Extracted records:

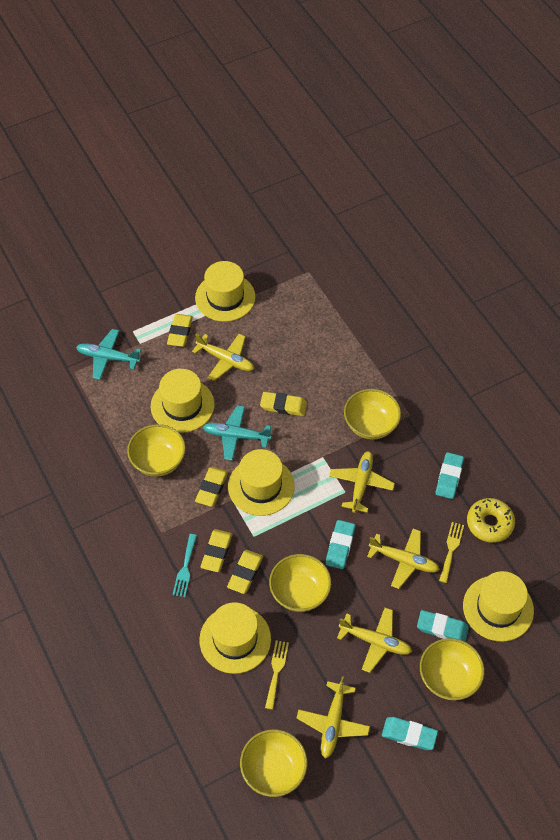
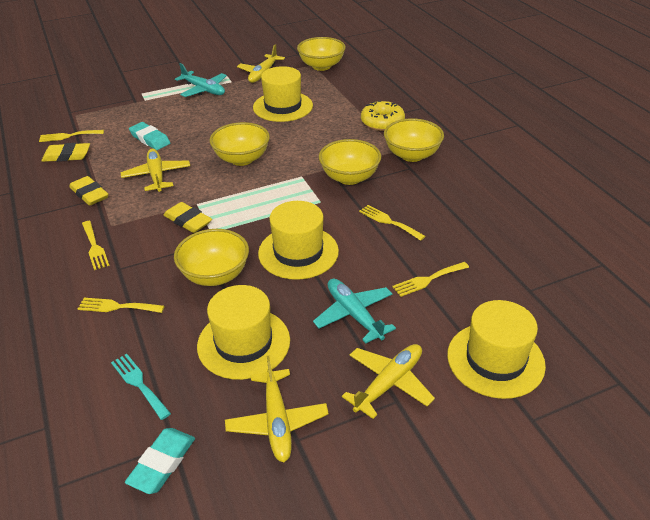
turquoise eraser: 4 -> 2
yellow eraser: 5 -> 3
yellow fork: 2 -> 5
yellow hat: 5 -> 4
yellow plane: 5 -> 4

▶ WHAT IS BEING ASKED: Give back every record exactly. Omit the pictures.

▶ ANSWER SECTION:
turquoise eraser: 4 -> 2
yellow eraser: 5 -> 3
yellow fork: 2 -> 5
yellow hat: 5 -> 4
yellow plane: 5 -> 4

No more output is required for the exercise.